=== Section Start ===

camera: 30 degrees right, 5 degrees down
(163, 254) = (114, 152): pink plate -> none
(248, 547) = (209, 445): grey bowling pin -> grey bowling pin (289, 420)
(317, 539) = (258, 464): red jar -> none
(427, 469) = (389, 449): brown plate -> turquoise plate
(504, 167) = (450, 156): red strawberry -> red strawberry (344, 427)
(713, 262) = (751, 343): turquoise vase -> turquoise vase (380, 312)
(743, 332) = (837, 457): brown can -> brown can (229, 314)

=== Section End ===
=== Section Start ===

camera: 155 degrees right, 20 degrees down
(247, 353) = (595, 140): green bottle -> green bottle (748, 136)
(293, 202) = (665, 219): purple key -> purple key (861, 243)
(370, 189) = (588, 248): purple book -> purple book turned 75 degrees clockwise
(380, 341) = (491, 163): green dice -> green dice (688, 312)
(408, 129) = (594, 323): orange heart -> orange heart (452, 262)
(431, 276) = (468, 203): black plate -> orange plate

=== Section End ===

§ **Task**: Please make an exact copy of the lines above from the line with "camera: 155 degrees right, 20 degrees down" through the line with "(431, 276) = (468, 203): black", both ends included.

§ **Exercise result**:
camera: 155 degrees right, 20 degrees down
(247, 353) = (595, 140): green bottle -> green bottle (748, 136)
(293, 202) = (665, 219): purple key -> purple key (861, 243)
(370, 189) = (588, 248): purple book -> purple book turned 75 degrees clockwise
(380, 341) = (491, 163): green dice -> green dice (688, 312)
(408, 129) = (594, 323): orange heart -> orange heart (452, 262)
(431, 276) = (468, 203): black plate -> orange plate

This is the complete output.